(Required action):
Could you reproduce the lines below from the one with "blue brick H2" through the one with "none -> green cone A5 level 3"? Keep both ends and add nothing.
=-=-=-=-=
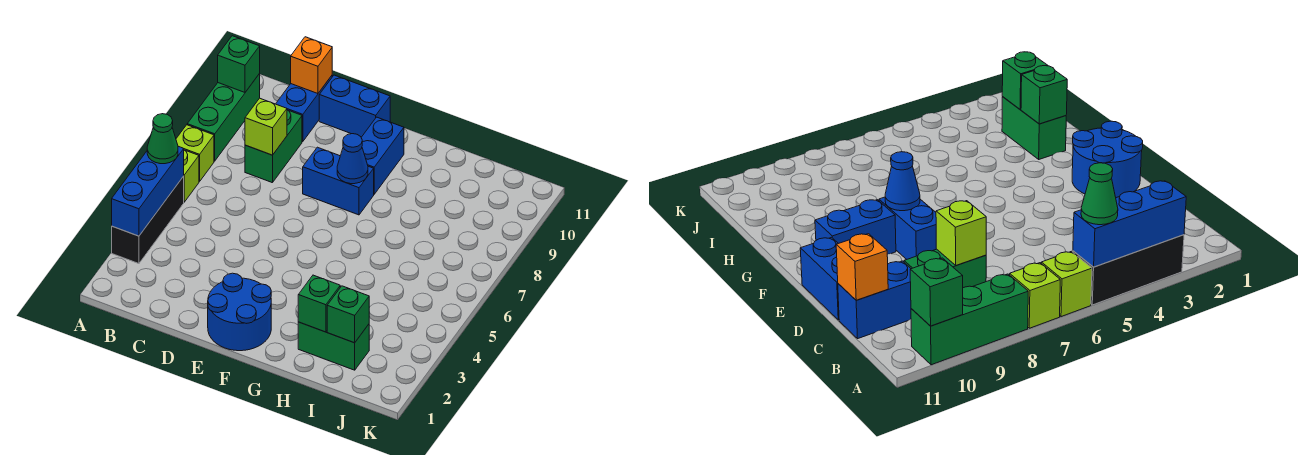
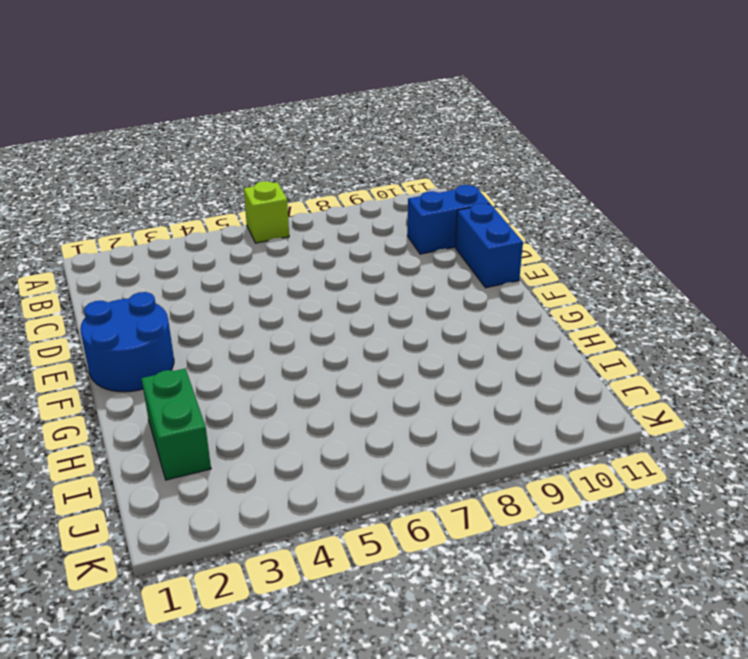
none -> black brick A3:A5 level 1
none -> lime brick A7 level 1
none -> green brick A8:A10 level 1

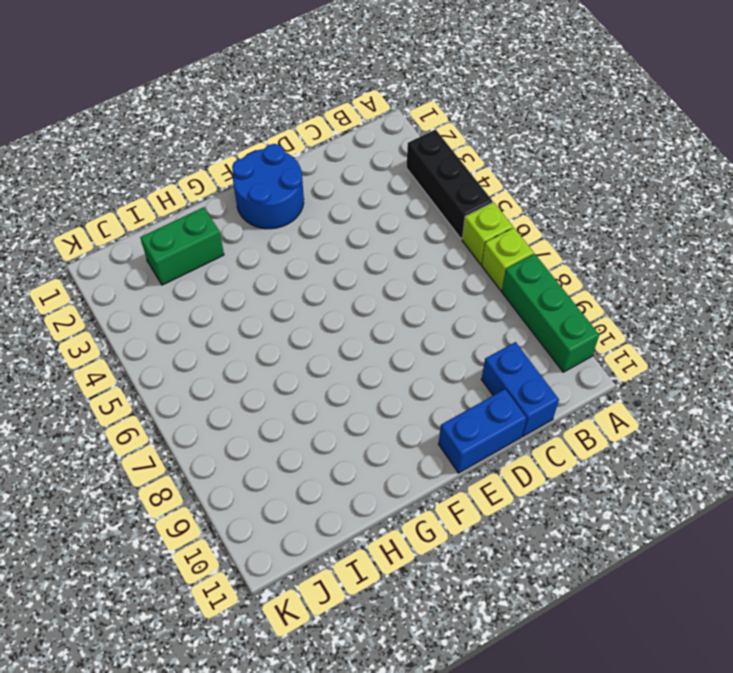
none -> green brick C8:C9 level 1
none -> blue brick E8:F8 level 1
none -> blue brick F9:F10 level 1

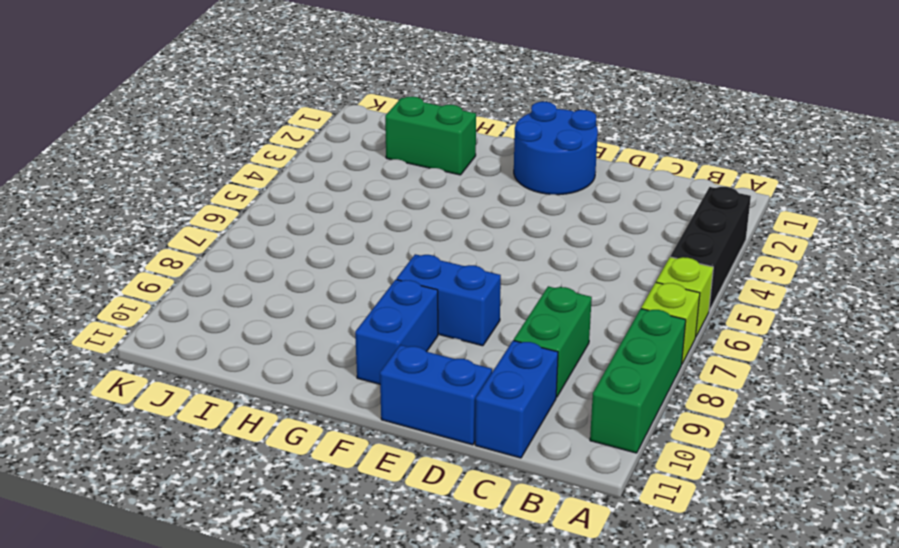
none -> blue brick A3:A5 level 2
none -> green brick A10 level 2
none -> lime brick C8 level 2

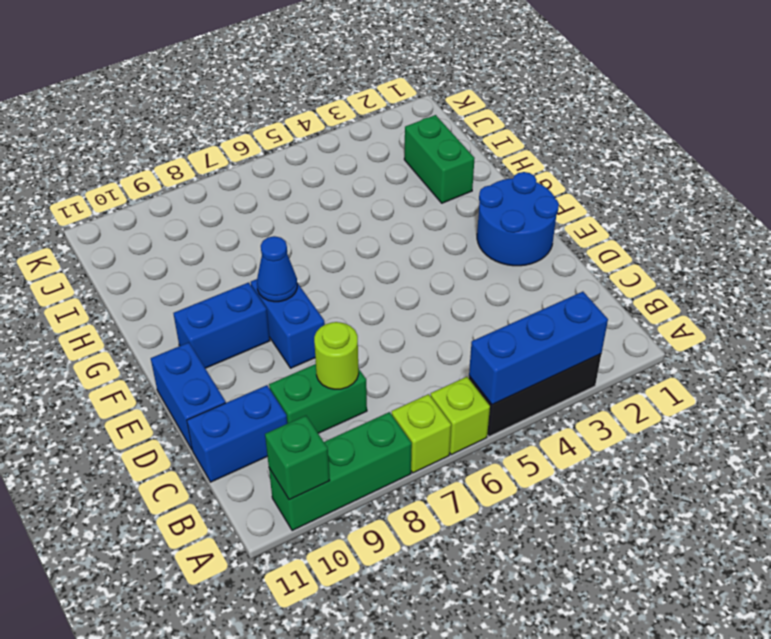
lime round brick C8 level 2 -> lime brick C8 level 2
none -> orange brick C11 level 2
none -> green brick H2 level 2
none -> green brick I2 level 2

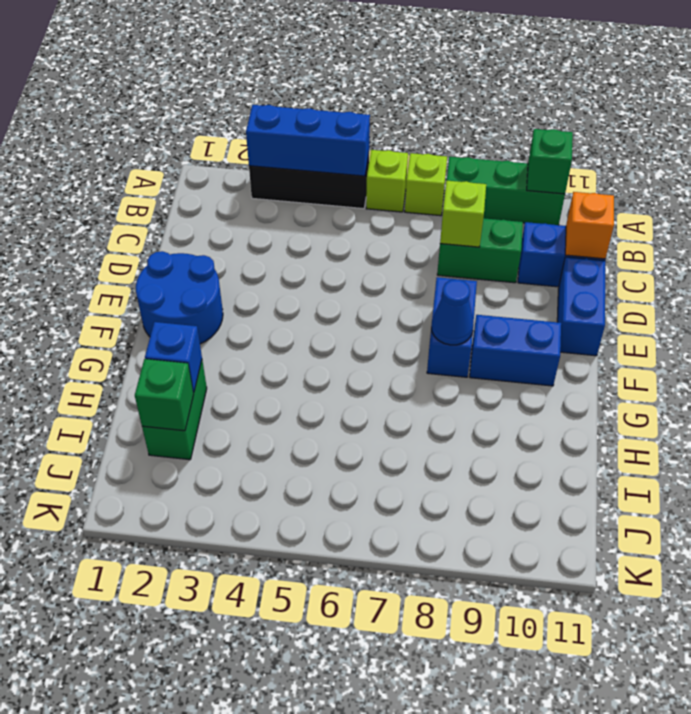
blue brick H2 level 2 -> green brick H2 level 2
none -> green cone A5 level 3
=-=-=-=-=
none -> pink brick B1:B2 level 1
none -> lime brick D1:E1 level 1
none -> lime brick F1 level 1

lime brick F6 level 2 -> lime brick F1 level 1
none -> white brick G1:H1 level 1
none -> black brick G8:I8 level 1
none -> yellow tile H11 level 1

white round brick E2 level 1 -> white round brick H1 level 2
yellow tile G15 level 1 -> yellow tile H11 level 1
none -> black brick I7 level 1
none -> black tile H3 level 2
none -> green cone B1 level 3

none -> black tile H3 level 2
=-=-=-=-=
(Output of the task):
blue brick H2 level 2 -> green brick H2 level 2
none -> green cone A5 level 3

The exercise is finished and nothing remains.